_WHAT THE TASK ASKS:_ From the listing below, extract every line in which the word "track" appears.
:: MATERIAL SUPPLIED ::
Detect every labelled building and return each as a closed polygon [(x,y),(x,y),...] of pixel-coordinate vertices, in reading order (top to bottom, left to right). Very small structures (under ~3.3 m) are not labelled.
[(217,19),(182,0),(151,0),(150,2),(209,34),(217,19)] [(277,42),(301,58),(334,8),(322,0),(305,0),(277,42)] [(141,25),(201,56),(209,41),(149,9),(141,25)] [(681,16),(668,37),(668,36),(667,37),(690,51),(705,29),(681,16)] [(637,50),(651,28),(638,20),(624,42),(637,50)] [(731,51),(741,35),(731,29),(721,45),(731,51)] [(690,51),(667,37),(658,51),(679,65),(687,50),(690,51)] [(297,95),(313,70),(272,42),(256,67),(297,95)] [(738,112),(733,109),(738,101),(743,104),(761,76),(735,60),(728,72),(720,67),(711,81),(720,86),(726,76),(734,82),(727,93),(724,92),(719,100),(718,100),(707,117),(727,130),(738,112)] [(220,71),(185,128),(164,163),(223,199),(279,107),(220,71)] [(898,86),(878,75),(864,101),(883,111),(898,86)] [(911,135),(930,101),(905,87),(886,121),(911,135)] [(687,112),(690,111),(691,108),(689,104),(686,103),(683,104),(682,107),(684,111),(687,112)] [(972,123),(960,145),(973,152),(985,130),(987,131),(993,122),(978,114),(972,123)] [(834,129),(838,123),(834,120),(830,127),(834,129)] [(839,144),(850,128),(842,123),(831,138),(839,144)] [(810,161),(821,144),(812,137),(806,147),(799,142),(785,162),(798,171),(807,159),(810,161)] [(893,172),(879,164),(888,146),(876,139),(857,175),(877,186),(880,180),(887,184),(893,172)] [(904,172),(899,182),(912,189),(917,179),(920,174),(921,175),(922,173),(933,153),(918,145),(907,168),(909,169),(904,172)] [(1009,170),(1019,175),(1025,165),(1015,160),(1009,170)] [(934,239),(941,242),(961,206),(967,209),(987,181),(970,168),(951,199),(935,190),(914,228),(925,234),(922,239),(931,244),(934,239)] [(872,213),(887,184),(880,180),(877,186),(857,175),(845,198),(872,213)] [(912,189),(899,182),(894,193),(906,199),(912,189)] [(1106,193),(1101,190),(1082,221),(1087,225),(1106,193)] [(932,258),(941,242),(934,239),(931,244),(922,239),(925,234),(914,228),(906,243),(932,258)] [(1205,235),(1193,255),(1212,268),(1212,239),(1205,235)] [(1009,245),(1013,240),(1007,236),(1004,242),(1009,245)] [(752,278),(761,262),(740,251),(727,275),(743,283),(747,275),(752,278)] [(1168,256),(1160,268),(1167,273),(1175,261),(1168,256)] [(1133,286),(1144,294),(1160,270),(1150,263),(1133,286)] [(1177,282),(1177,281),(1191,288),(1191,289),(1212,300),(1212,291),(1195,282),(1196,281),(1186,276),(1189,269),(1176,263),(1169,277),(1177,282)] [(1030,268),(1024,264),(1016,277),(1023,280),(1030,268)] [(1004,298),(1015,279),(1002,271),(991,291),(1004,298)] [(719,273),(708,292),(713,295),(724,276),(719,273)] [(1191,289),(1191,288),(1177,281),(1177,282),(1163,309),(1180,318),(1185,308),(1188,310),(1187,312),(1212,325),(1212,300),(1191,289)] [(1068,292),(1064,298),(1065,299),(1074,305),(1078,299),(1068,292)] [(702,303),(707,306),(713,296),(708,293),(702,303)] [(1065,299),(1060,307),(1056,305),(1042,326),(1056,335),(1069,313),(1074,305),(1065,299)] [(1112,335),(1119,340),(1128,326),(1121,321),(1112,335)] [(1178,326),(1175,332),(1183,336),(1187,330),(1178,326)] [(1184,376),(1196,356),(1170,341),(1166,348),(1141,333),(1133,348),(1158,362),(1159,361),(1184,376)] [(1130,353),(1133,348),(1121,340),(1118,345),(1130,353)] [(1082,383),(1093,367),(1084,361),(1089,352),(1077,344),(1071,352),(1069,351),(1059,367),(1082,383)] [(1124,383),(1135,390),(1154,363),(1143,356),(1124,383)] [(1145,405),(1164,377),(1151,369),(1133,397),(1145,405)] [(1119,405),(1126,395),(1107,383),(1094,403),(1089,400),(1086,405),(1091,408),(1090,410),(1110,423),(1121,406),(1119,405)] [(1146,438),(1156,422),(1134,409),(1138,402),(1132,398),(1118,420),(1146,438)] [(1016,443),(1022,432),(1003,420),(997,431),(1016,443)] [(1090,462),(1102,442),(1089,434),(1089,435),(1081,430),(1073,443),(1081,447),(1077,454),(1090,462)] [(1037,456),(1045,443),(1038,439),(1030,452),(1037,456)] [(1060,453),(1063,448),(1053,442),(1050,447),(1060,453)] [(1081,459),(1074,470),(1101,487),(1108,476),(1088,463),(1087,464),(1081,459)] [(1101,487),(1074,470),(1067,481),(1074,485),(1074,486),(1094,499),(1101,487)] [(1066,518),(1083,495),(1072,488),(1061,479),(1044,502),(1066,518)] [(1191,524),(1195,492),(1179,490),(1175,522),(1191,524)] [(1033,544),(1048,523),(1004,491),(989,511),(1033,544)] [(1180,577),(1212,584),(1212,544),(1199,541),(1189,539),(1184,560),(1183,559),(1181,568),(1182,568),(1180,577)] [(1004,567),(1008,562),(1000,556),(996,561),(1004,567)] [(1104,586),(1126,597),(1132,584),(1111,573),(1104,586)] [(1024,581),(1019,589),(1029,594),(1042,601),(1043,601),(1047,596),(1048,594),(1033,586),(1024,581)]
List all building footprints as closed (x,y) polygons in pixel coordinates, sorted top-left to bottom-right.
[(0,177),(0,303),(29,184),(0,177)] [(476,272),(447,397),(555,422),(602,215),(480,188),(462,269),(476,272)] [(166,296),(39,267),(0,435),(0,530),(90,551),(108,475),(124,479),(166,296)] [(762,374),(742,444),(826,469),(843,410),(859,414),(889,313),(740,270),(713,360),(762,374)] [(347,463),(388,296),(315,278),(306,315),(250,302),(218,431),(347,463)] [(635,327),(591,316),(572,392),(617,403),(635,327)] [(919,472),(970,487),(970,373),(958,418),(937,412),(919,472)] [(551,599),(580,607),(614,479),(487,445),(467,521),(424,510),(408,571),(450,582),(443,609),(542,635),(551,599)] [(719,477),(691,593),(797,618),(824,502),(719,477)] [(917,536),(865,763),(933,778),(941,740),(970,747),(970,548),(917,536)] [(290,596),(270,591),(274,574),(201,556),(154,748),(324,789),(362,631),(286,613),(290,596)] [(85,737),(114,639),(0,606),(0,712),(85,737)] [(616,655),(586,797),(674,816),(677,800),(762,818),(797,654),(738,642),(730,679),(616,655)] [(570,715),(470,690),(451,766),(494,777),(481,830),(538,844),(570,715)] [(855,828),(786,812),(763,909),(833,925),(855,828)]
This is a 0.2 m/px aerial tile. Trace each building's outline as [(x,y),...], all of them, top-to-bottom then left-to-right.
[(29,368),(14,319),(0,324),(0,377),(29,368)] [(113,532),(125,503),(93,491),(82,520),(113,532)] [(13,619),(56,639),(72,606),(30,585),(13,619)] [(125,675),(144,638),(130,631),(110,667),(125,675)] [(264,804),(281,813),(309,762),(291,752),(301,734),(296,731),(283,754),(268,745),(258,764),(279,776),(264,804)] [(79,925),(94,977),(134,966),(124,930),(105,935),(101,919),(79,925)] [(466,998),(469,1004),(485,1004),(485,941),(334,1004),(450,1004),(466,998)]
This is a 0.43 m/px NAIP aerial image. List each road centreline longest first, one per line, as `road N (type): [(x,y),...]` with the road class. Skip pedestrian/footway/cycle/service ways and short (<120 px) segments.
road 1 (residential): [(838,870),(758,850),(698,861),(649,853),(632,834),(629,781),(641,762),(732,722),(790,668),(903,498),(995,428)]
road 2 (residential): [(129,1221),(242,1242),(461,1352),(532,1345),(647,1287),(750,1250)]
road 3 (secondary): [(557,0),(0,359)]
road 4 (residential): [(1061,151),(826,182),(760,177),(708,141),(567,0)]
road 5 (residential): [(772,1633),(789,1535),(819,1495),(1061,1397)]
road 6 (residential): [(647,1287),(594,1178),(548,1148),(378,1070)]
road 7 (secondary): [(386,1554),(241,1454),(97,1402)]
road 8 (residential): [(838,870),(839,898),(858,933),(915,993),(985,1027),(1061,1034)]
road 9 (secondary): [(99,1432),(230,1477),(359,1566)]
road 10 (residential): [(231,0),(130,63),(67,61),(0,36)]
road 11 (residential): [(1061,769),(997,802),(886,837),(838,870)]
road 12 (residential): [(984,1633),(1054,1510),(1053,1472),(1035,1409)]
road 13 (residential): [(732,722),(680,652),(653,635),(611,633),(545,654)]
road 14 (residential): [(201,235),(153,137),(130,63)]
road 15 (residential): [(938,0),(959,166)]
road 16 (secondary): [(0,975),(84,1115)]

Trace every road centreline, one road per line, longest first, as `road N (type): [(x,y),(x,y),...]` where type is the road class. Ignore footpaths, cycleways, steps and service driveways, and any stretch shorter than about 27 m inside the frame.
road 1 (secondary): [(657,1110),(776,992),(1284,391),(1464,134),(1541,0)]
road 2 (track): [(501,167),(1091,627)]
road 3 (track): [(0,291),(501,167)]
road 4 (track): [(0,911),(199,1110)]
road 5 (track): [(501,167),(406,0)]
:::
_RESULT OF THE EXERCISE:_
road 2 (track): [(501,167),(1091,627)]
road 3 (track): [(0,291),(501,167)]
road 4 (track): [(0,911),(199,1110)]
road 5 (track): [(501,167),(406,0)]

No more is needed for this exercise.